Task requirements ▸
Each line in the data holding "from" should be listed.

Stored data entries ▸
• • • • •
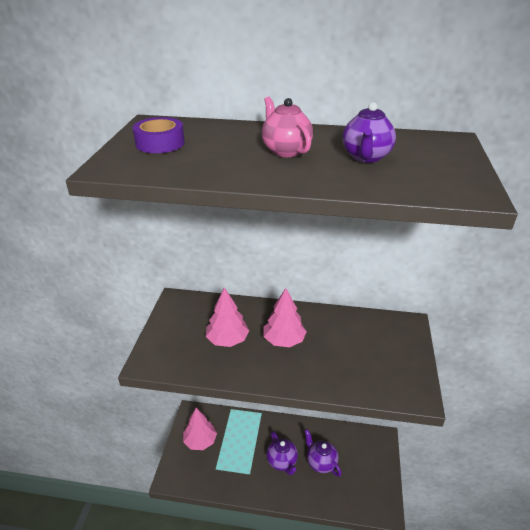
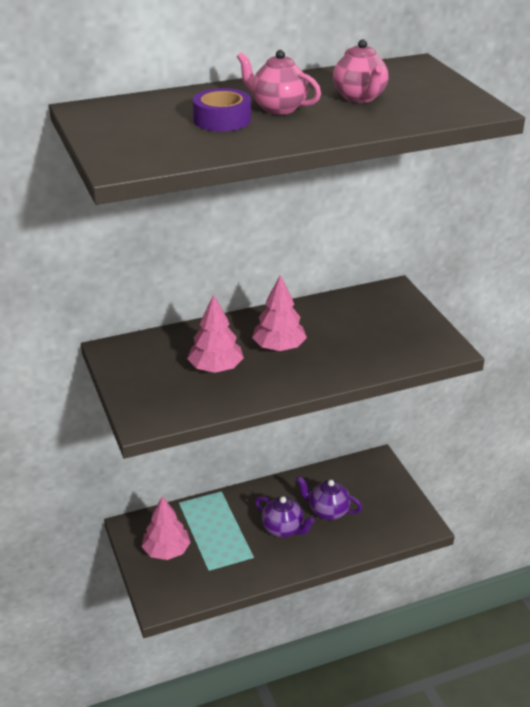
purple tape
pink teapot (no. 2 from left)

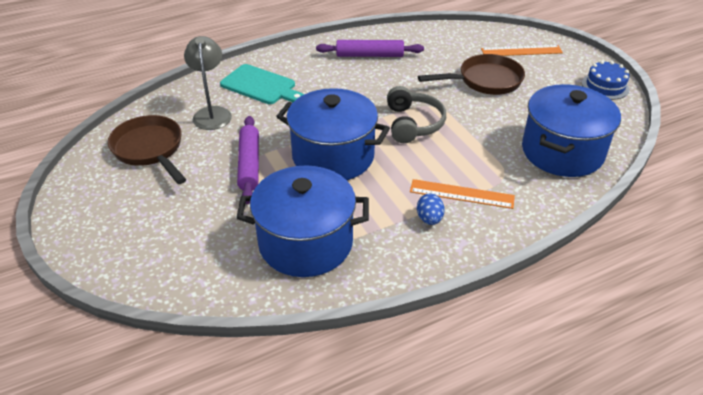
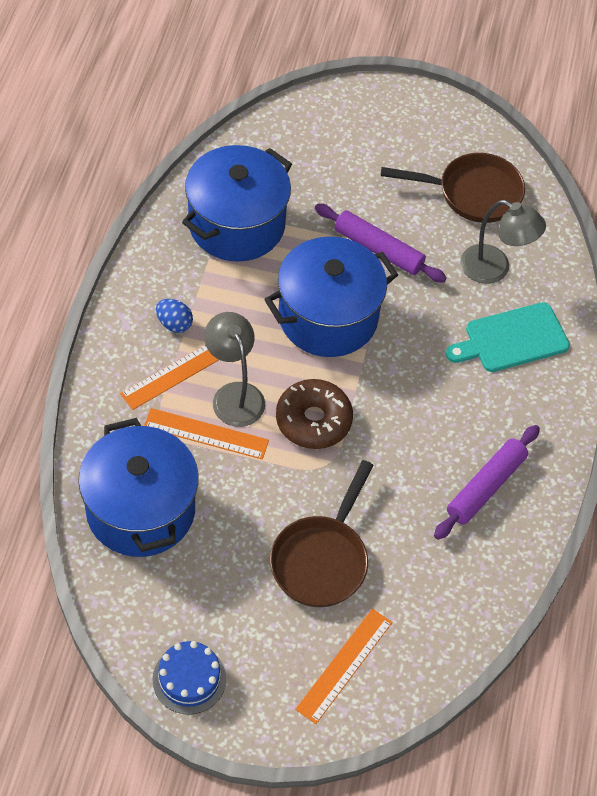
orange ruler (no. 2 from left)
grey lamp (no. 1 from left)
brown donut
• • • • •
Task result ▸
pink teapot (no. 2 from left)
orange ruler (no. 2 from left)
grey lamp (no. 1 from left)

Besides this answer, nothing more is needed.